:: Data ::
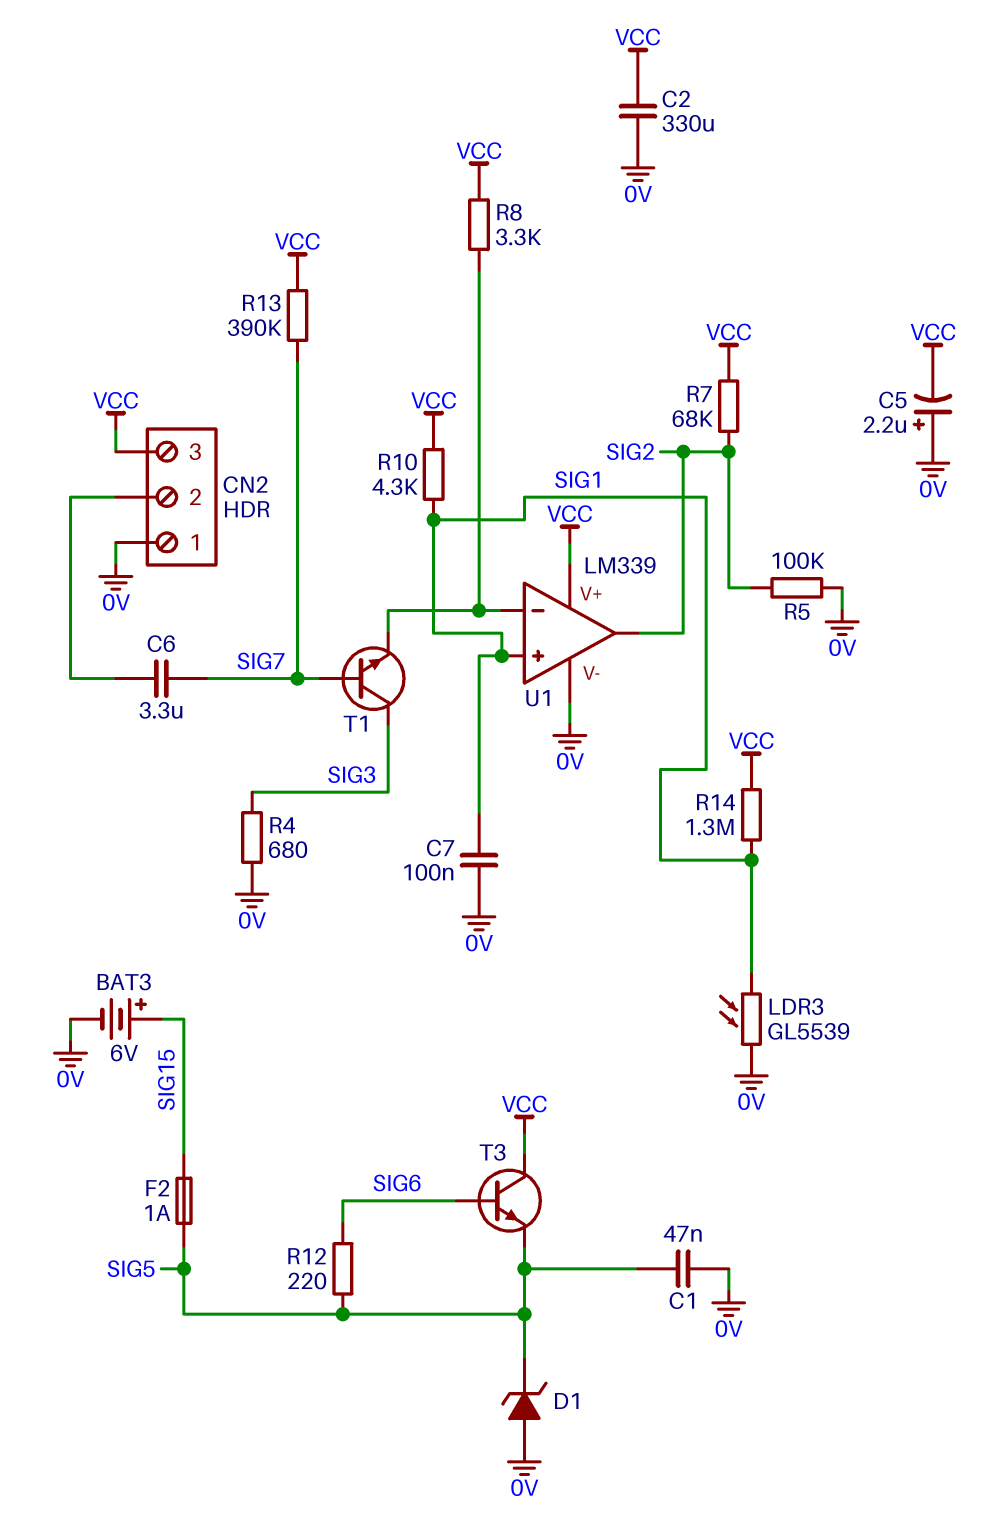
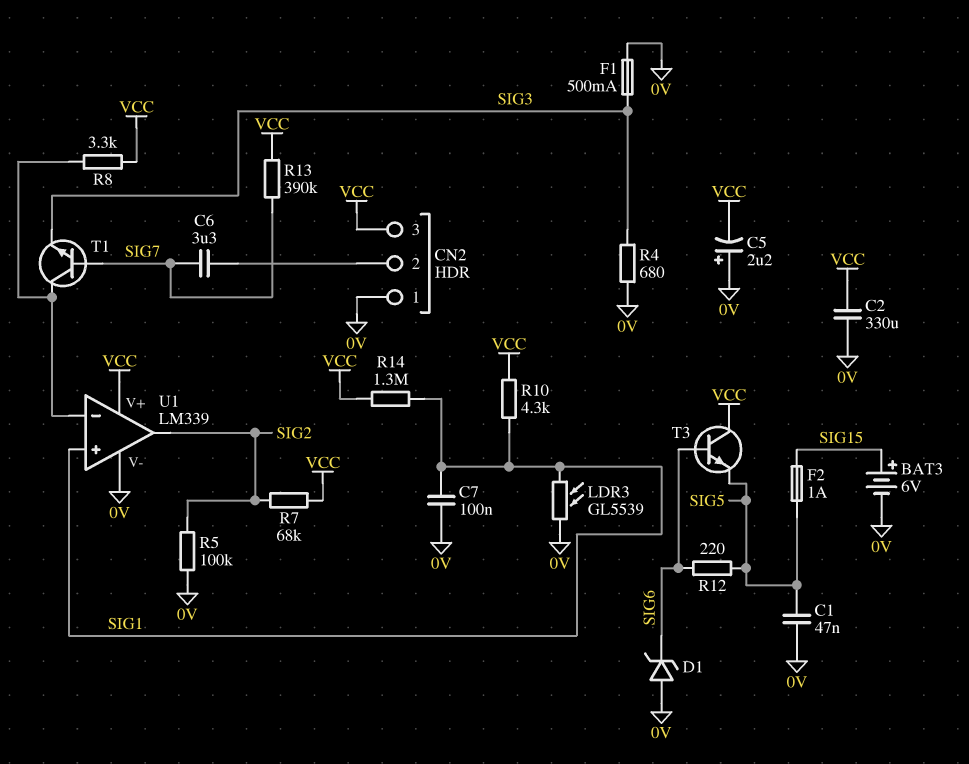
D1: zener (A 0V, K SIG5) -> zener (A 0V, K SIG6)
F1: none -> 500mA (0V, SIG3)
T1: NPN (B SIG7, C SIG3, E U1/in-) -> NPN (B SIG7, C U1/in-, E SIG3)

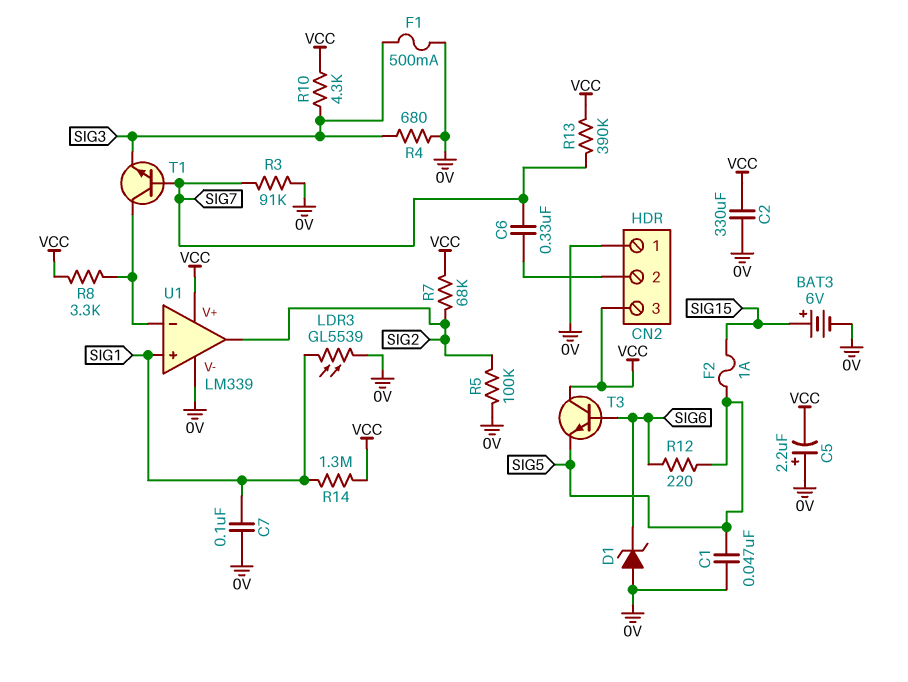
C6: 3.3uF (CN2/2, SIG7) -> 330nF (CN2/2, SIG7)
R3: none -> 91k (0V, SIG7)
R10: 4.3k (SIG1, VCC) -> 4.3k (SIG3, VCC)

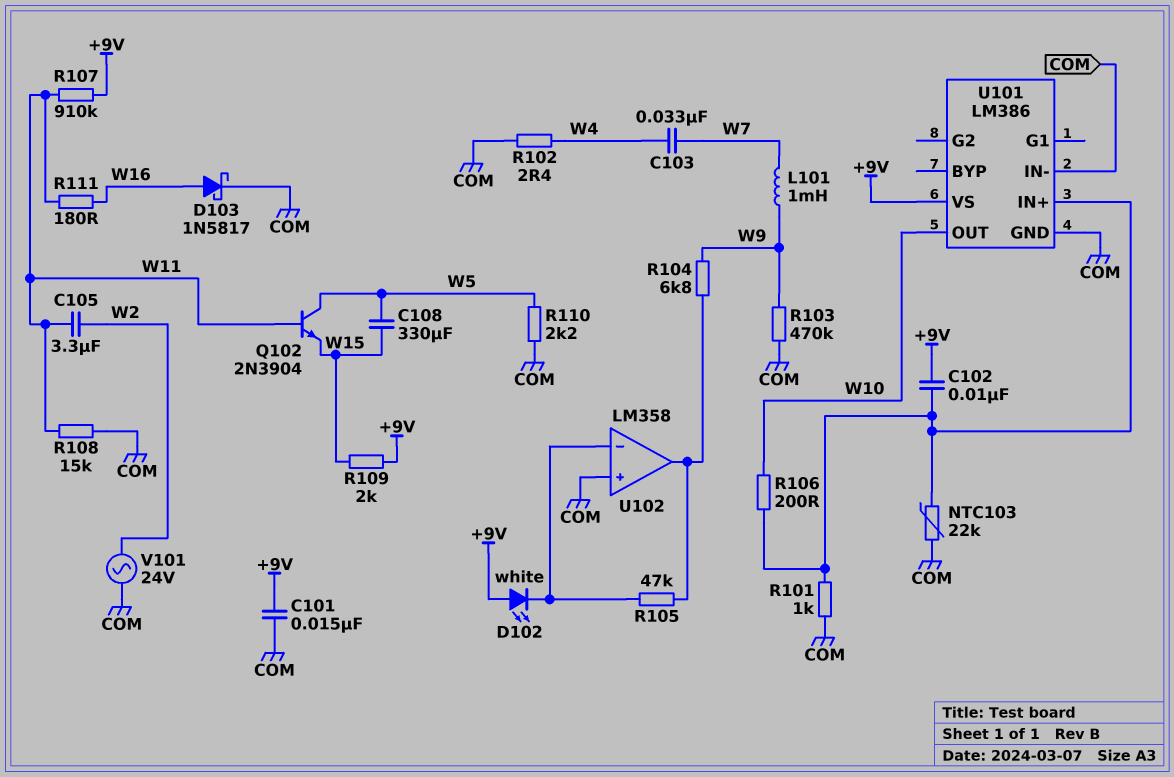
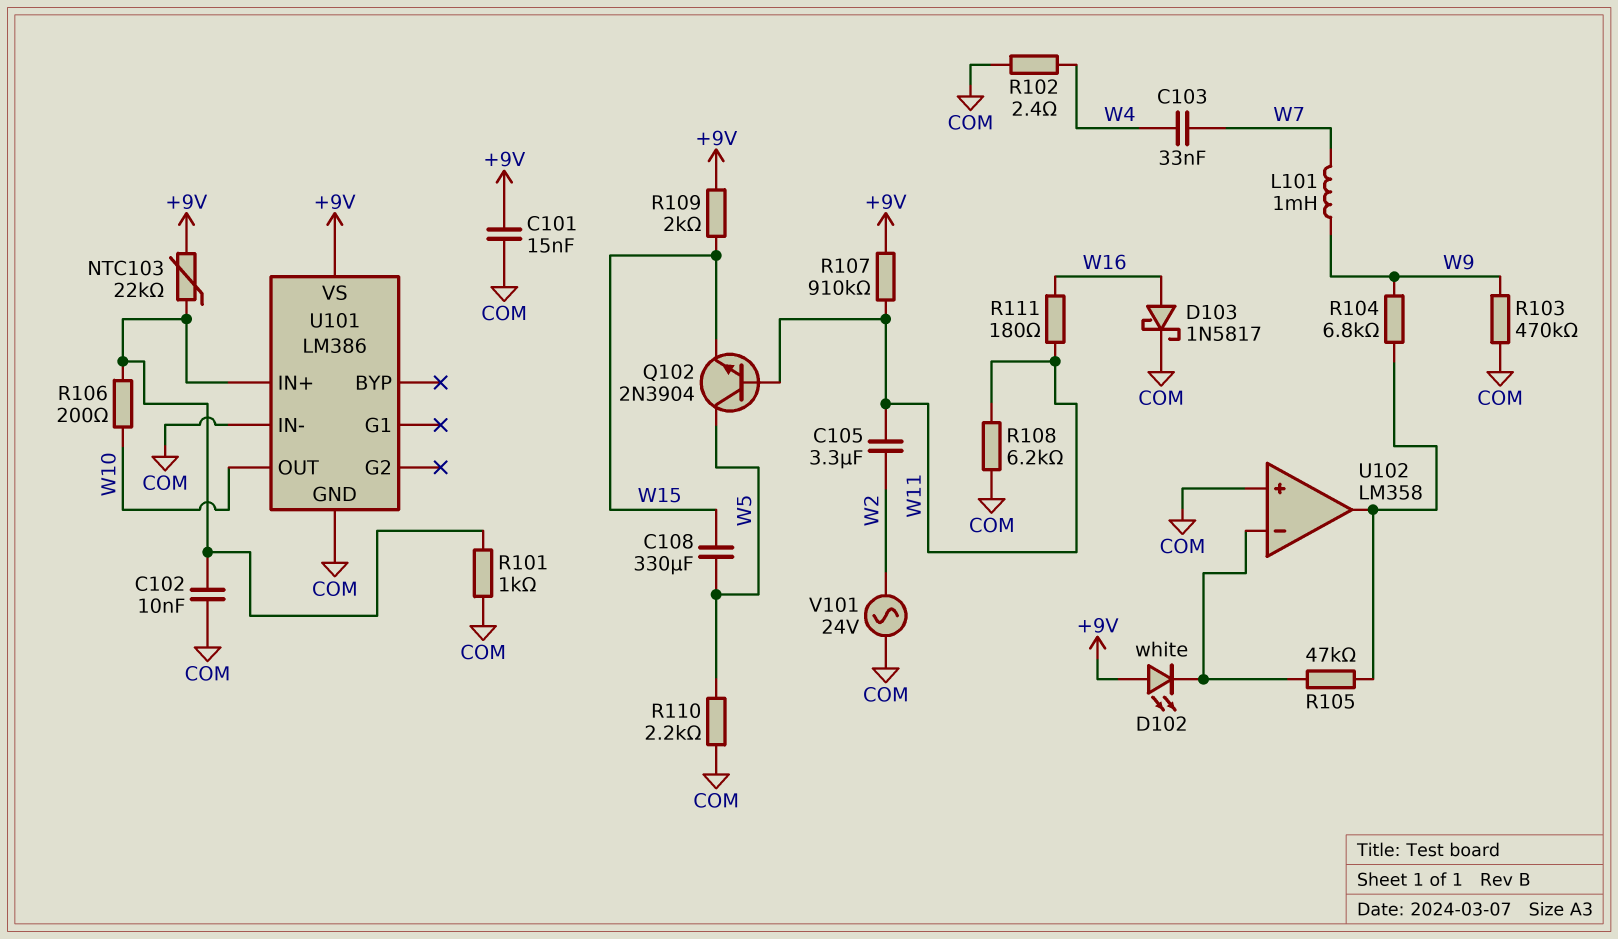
C102: 10nF (+9V, U101/IN+) -> 10nF (COM, U101/IN+)
NTC103: 22k (COM, U101/IN+) -> 22k (+9V, U101/IN+)
R108: 15k (COM, W11) -> 6.2k (COM, W11)

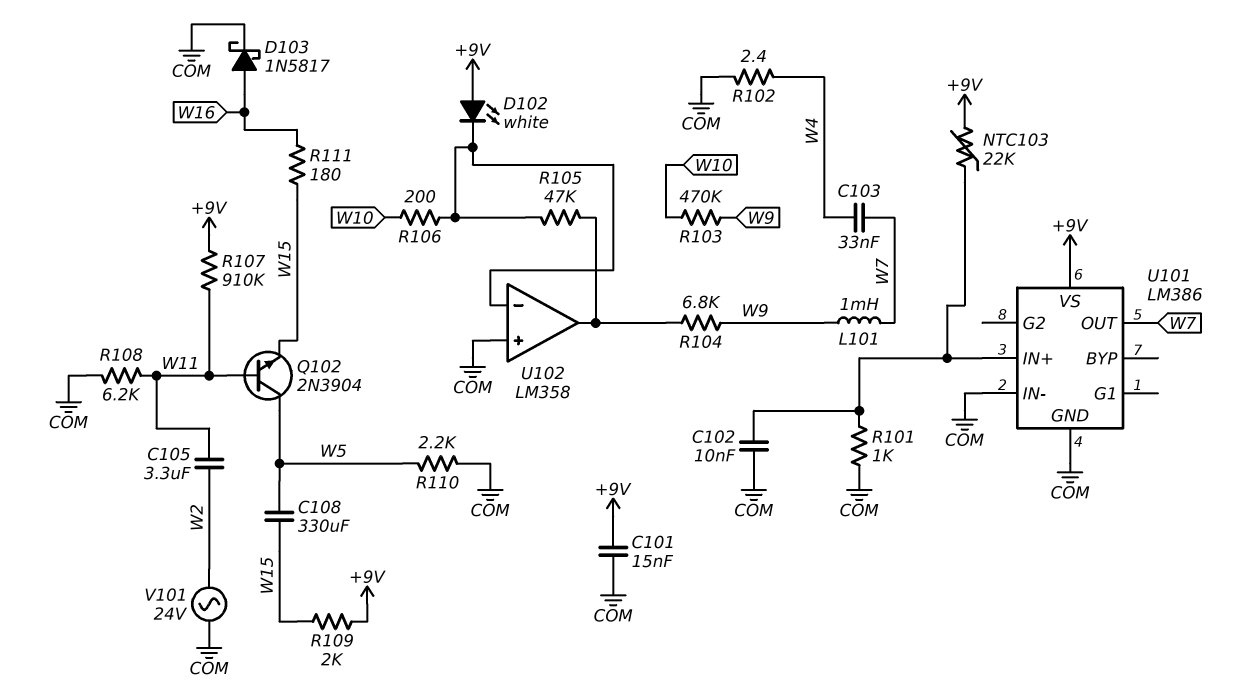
R103: 470k (COM, W9) -> 470k (W9, W10)
R106: 200 (U101/IN+, W10) -> 200 (U102/in-, W10)
R111: 180 (W11, W16) -> 180 (W15, W16)
U101 pin OUT: W10 -> W7

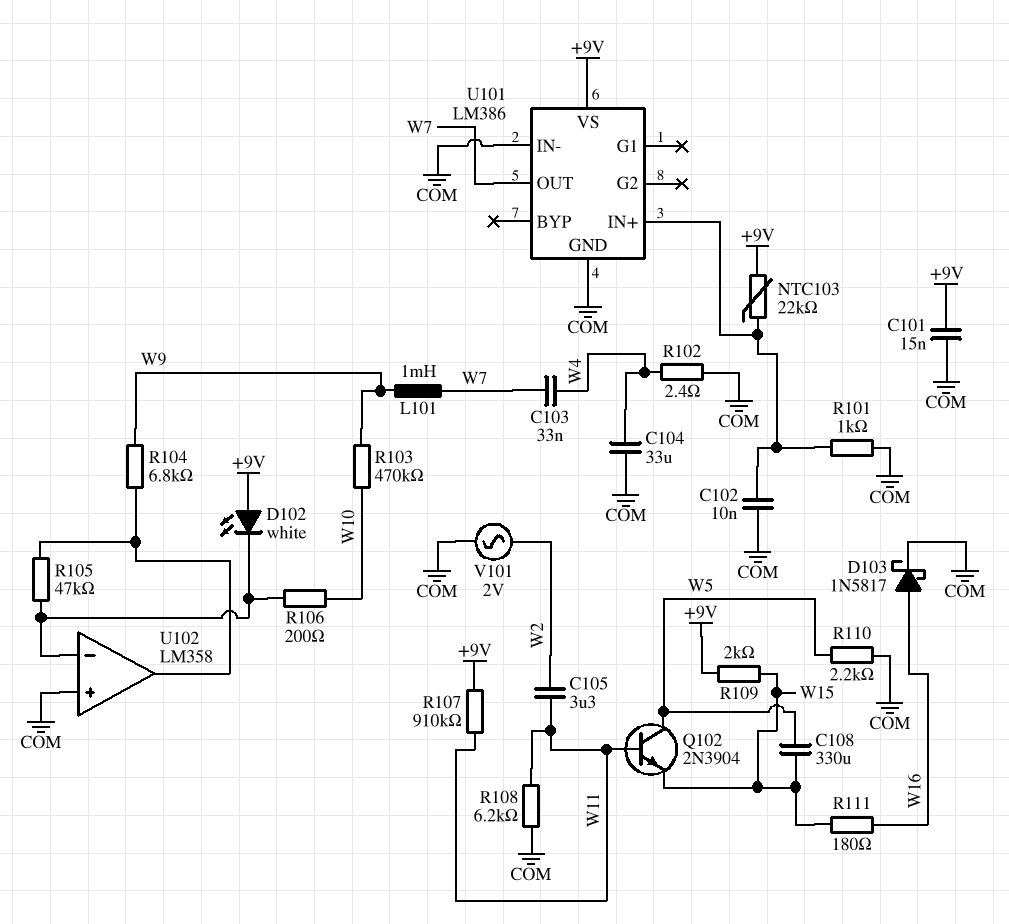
C104: none -> 33uF (COM, W4)
V101: AC 24V (COM, W2) -> AC 2V (COM, W2)

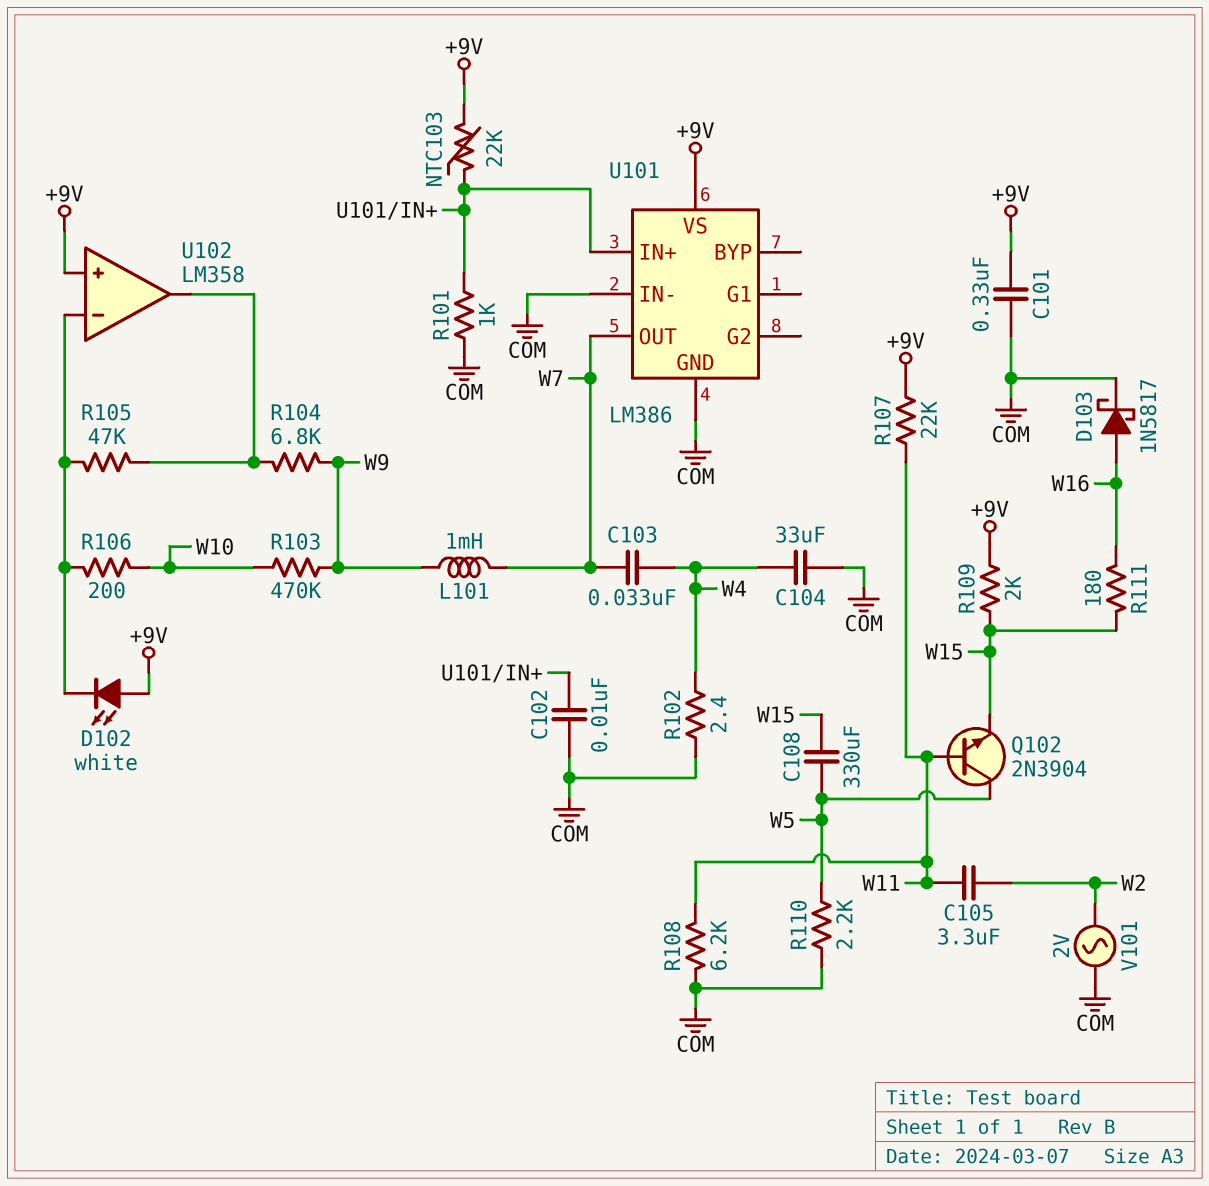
C101: 15nF (+9V, COM) -> 330nF (+9V, COM)
R107: 910k (+9V, W11) -> 22k (+9V, W11)
U102 pin in+: COM -> +9V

:: Work task ::
The finished answer is an exact repetition of the listing, with every picture removed.

:: The completed task ::
D1: zener (A 0V, K SIG5) -> zener (A 0V, K SIG6)
F1: none -> 500mA (0V, SIG3)
T1: NPN (B SIG7, C SIG3, E U1/in-) -> NPN (B SIG7, C U1/in-, E SIG3)

C6: 3.3uF (CN2/2, SIG7) -> 330nF (CN2/2, SIG7)
R3: none -> 91k (0V, SIG7)
R10: 4.3k (SIG1, VCC) -> 4.3k (SIG3, VCC)

C102: 10nF (+9V, U101/IN+) -> 10nF (COM, U101/IN+)
NTC103: 22k (COM, U101/IN+) -> 22k (+9V, U101/IN+)
R108: 15k (COM, W11) -> 6.2k (COM, W11)

R103: 470k (COM, W9) -> 470k (W9, W10)
R106: 200 (U101/IN+, W10) -> 200 (U102/in-, W10)
R111: 180 (W11, W16) -> 180 (W15, W16)
U101 pin OUT: W10 -> W7

C104: none -> 33uF (COM, W4)
V101: AC 24V (COM, W2) -> AC 2V (COM, W2)

C101: 15nF (+9V, COM) -> 330nF (+9V, COM)
R107: 910k (+9V, W11) -> 22k (+9V, W11)
U102 pin in+: COM -> +9V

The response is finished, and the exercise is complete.